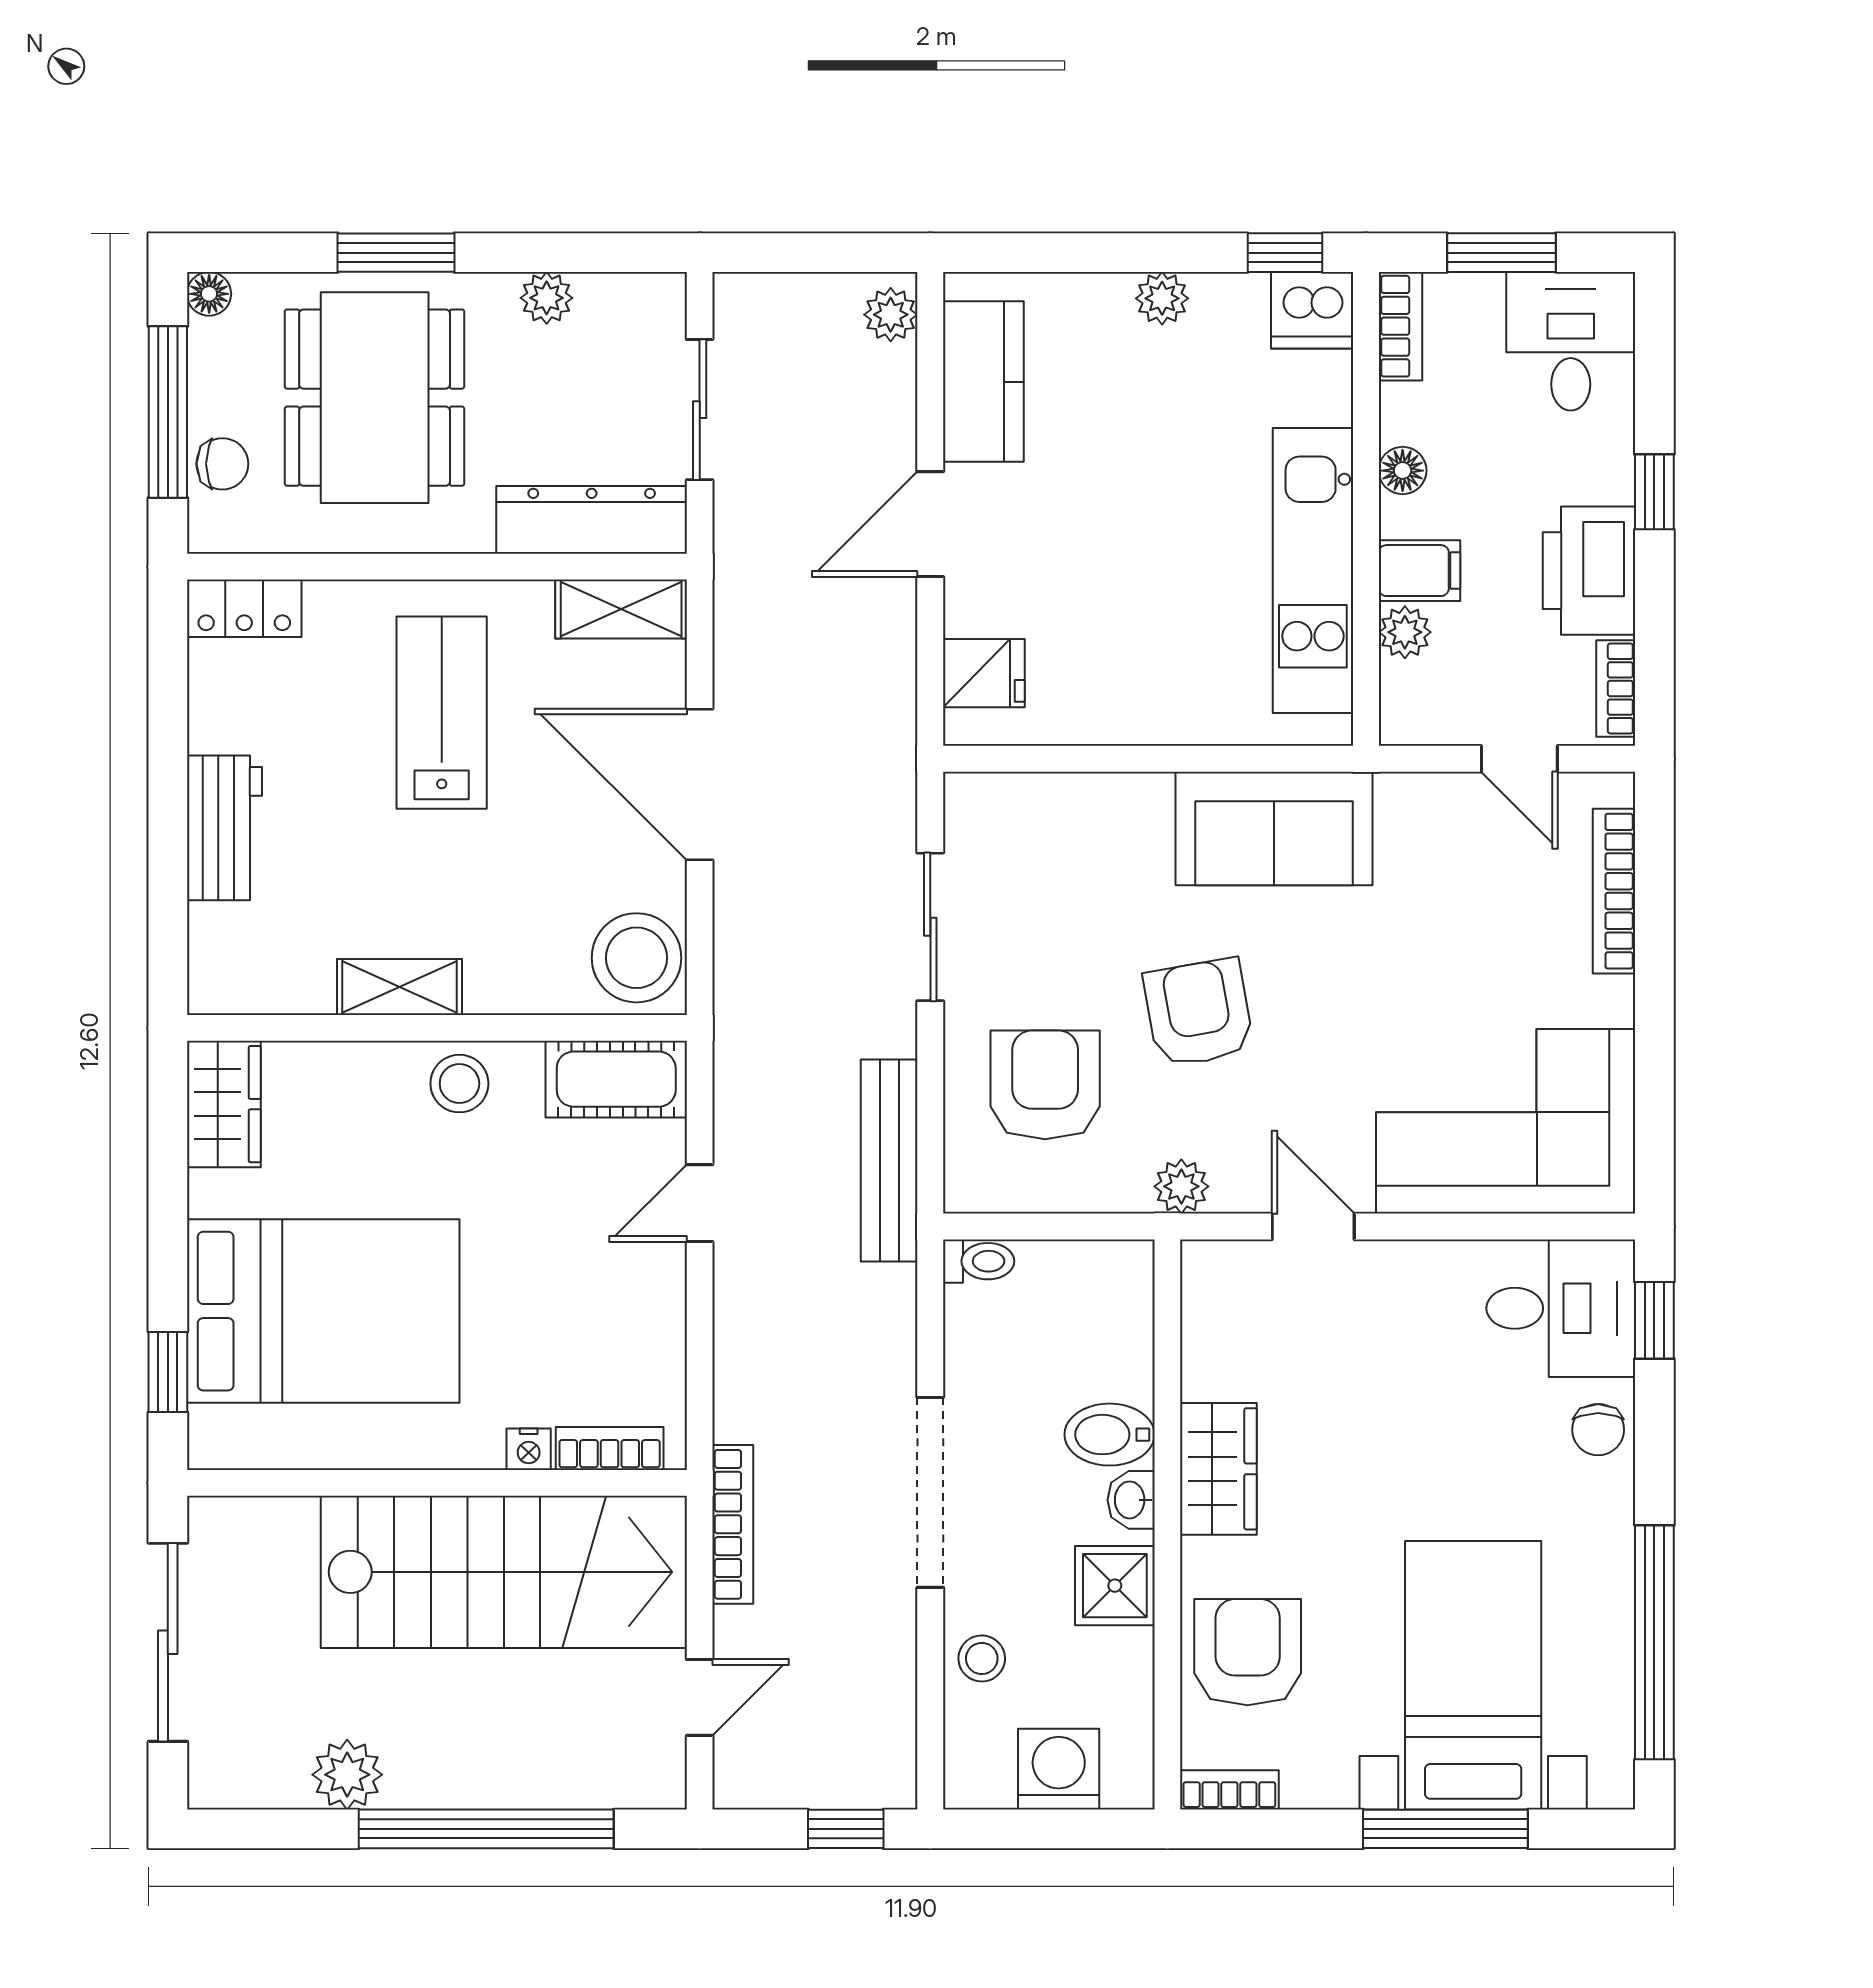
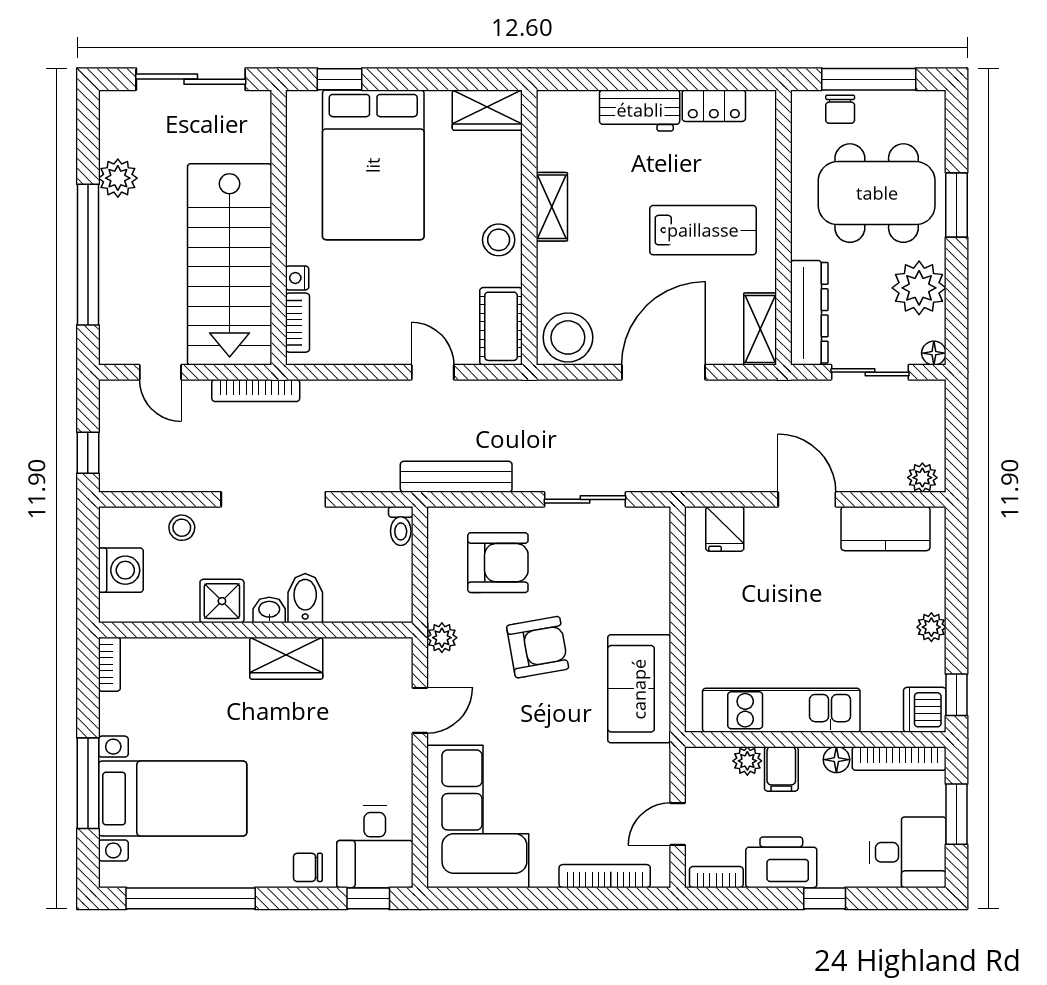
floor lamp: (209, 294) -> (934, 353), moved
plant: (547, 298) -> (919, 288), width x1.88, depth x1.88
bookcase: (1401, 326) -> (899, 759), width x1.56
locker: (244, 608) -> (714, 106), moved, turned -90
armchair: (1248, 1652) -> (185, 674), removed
::::::::
▶ Assigned task
The result should be the listing above, restated exactly, with no pictures in it.

▶ Solution to the problem
floor lamp: (209, 294) -> (934, 353), moved
plant: (547, 298) -> (919, 288), width x1.88, depth x1.88
bookcase: (1401, 326) -> (899, 759), width x1.56
locker: (244, 608) -> (714, 106), moved, turned -90
armchair: (1248, 1652) -> (185, 674), removed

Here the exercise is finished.